> Task item: A picture-free, exact copy of all the records below is the goal.

> Data section:
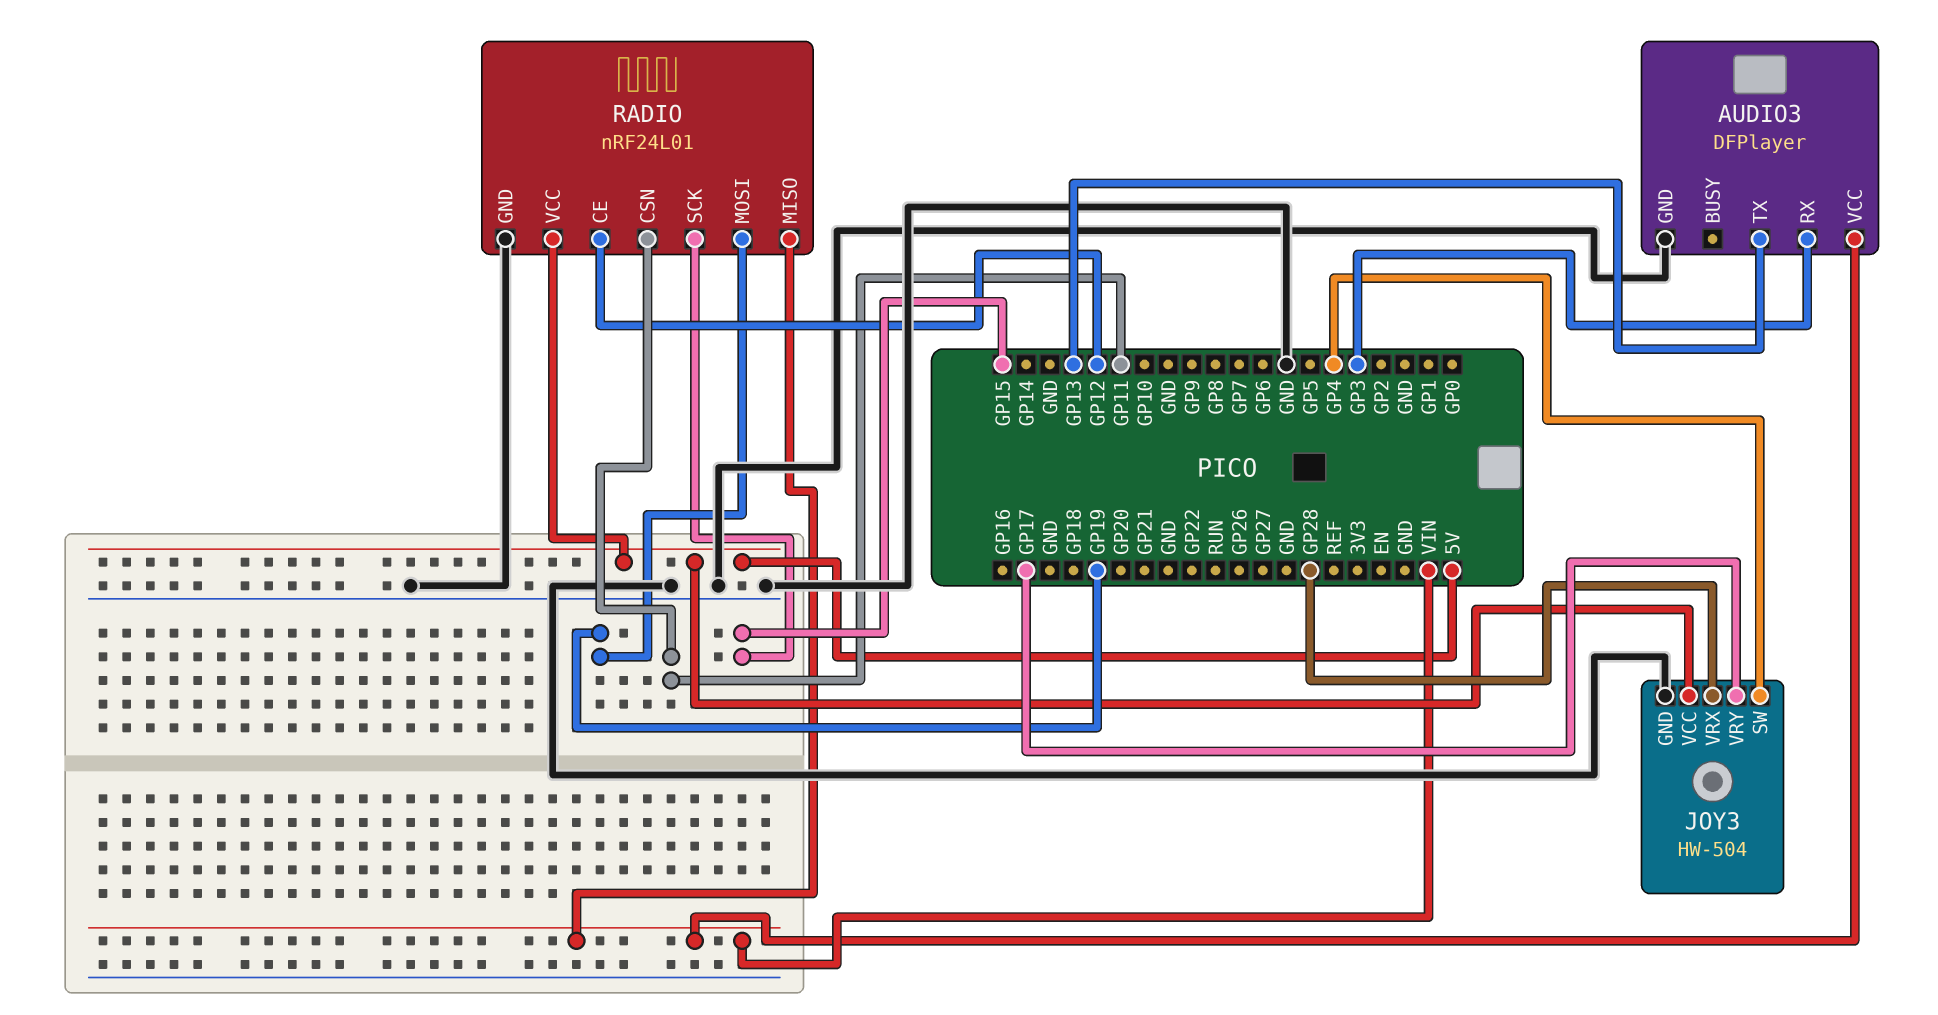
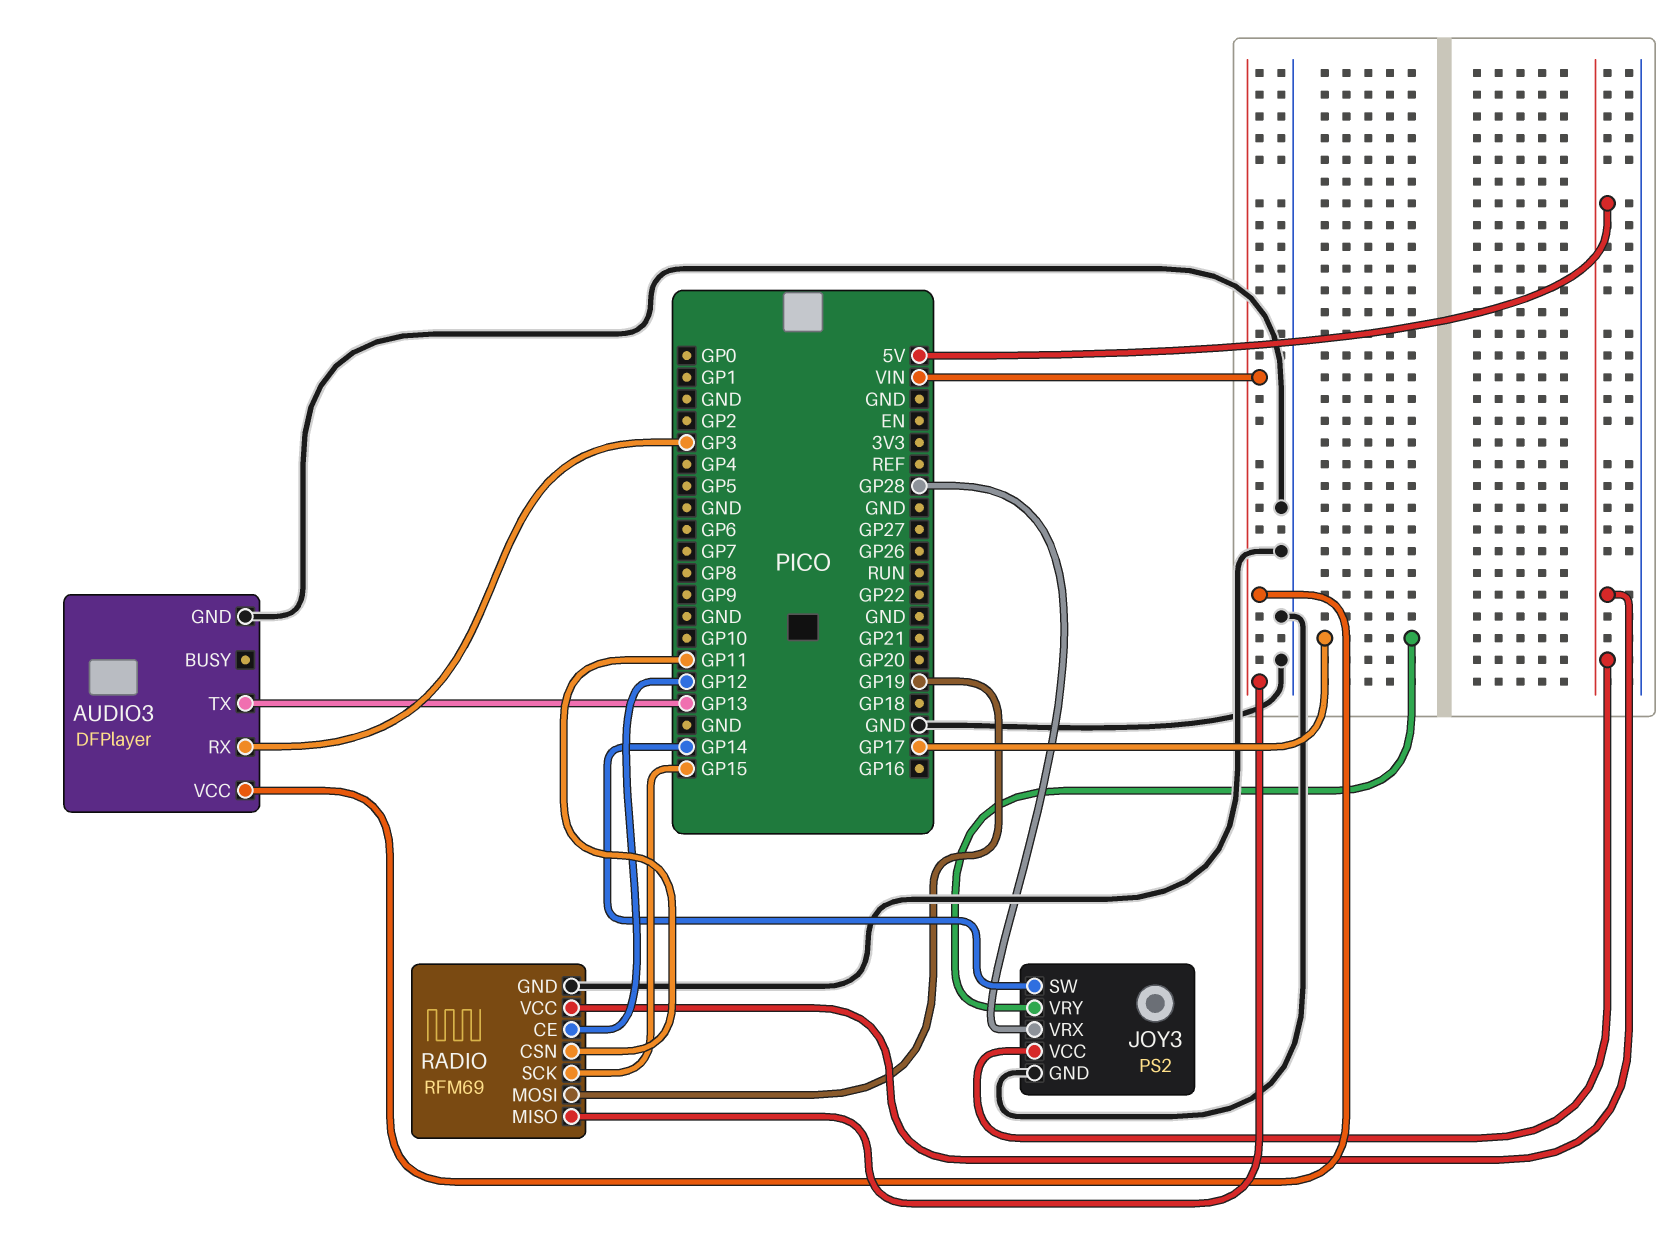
JOY3: HW-504 -> PS2
JOY3 pin SW: GP4 -> GP14
RADIO: nRF24L01 -> RFM69

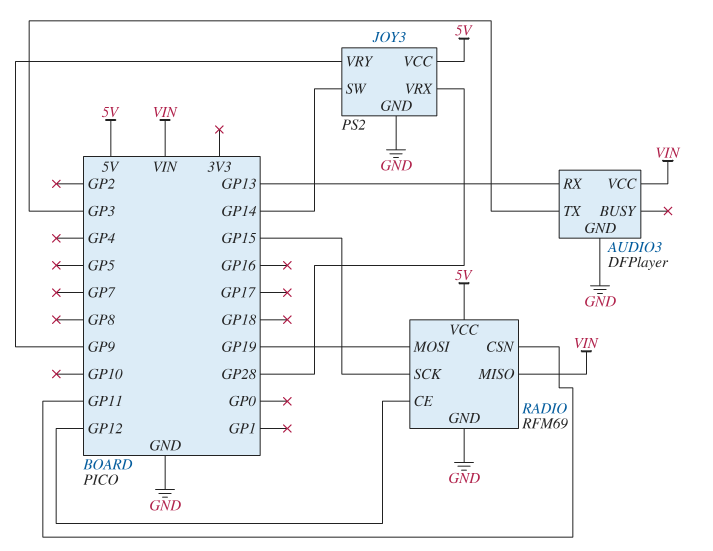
AUDIO3 pin RX: GP3 -> GP13
AUDIO3 pin TX: GP13 -> GP3
JOY3 pin VRY: GP17 -> GP9

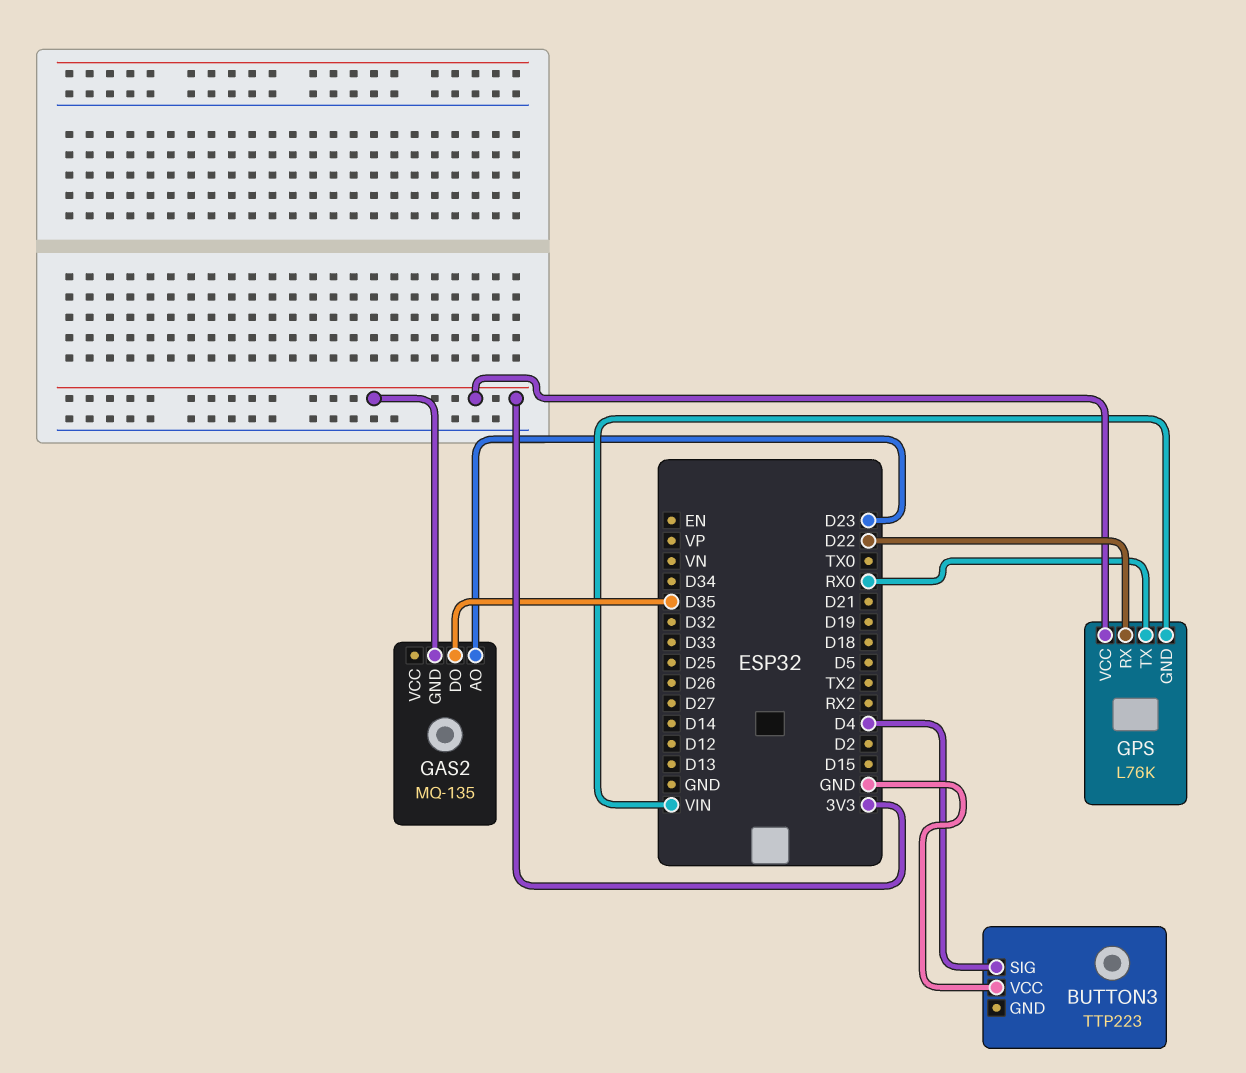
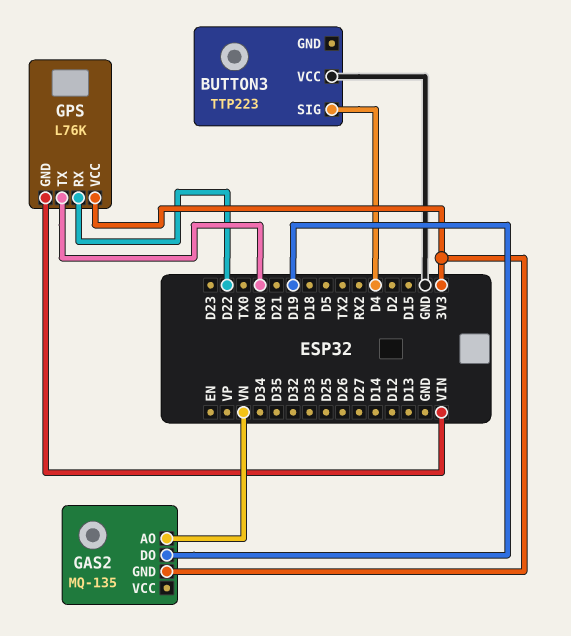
GAS2 pin AO: D23 -> VN
GAS2 pin DO: D35 -> D19

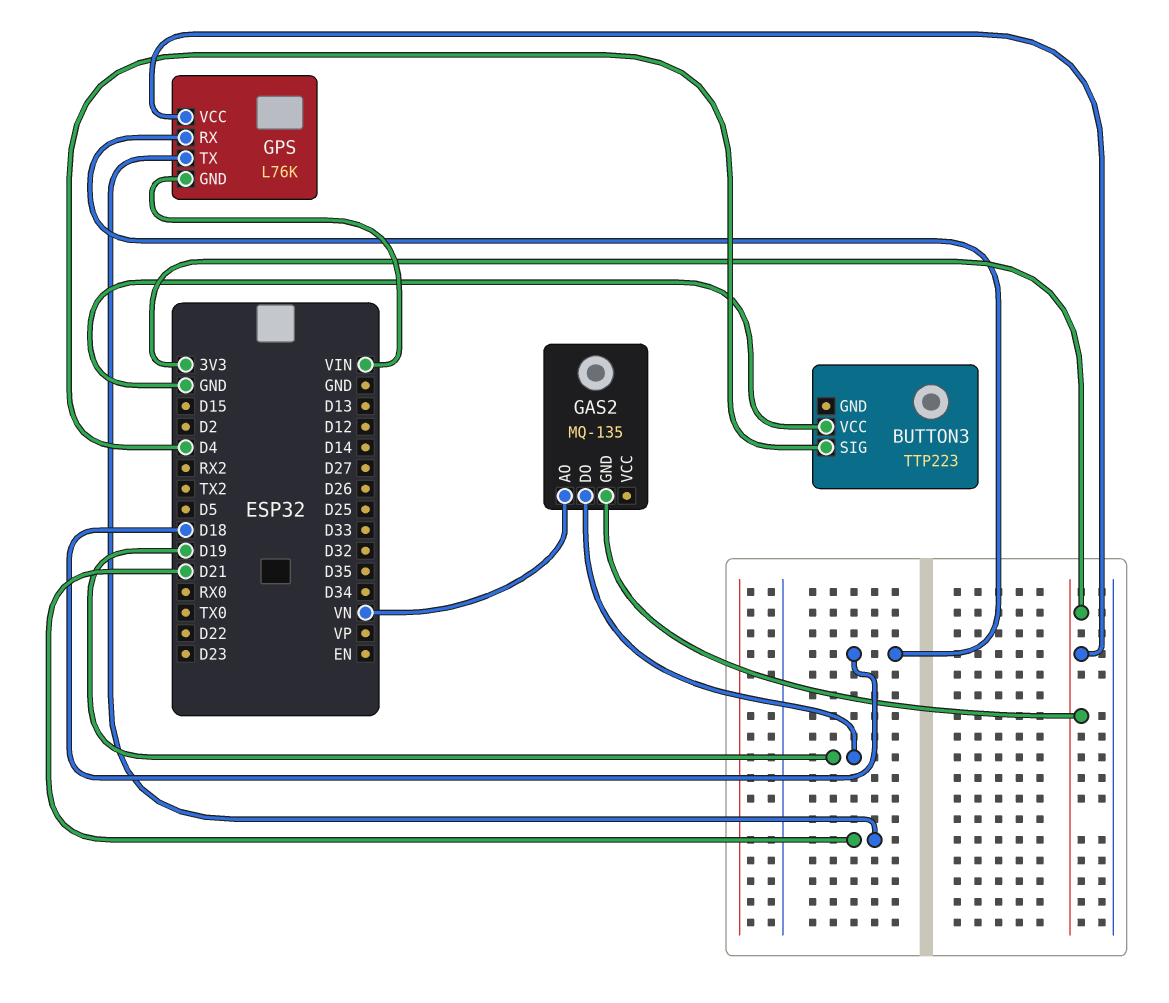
GPS pin RX: D22 -> D18
GPS pin TX: RX0 -> D21

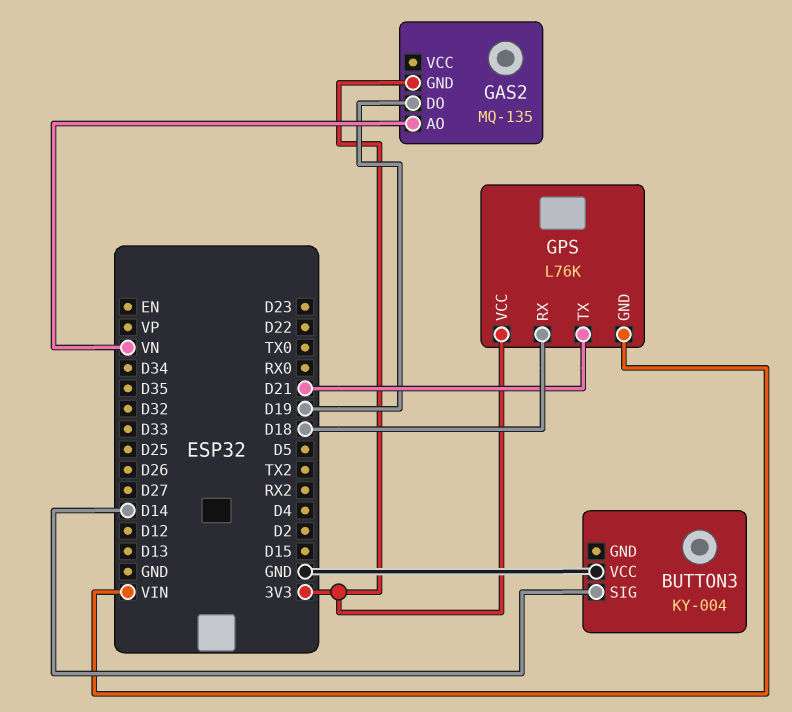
BUTTON3: TTP223 -> KY-004
BUTTON3 pin SIG: D4 -> D14

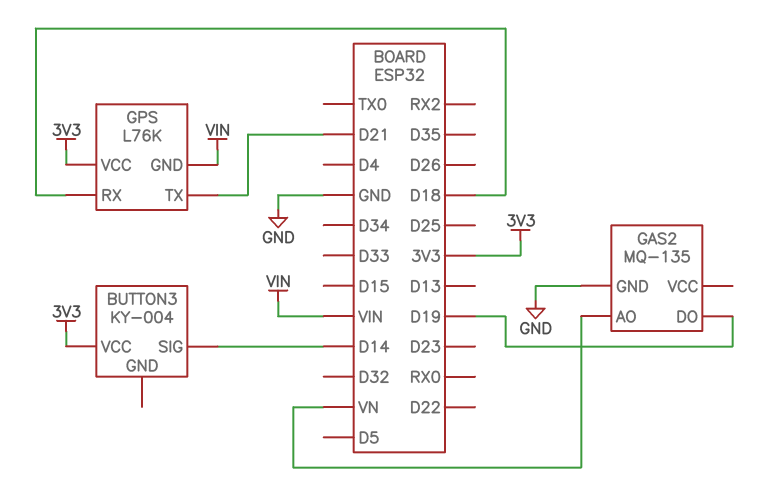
BUTTON3 pin VCC: GND -> 3V3
GAS2 pin GND: 3V3 -> GND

> Answer box:
JOY3: HW-504 -> PS2
JOY3 pin SW: GP4 -> GP14
RADIO: nRF24L01 -> RFM69

AUDIO3 pin RX: GP3 -> GP13
AUDIO3 pin TX: GP13 -> GP3
JOY3 pin VRY: GP17 -> GP9

GAS2 pin AO: D23 -> VN
GAS2 pin DO: D35 -> D19

GPS pin RX: D22 -> D18
GPS pin TX: RX0 -> D21

BUTTON3: TTP223 -> KY-004
BUTTON3 pin SIG: D4 -> D14

BUTTON3 pin VCC: GND -> 3V3
GAS2 pin GND: 3V3 -> GND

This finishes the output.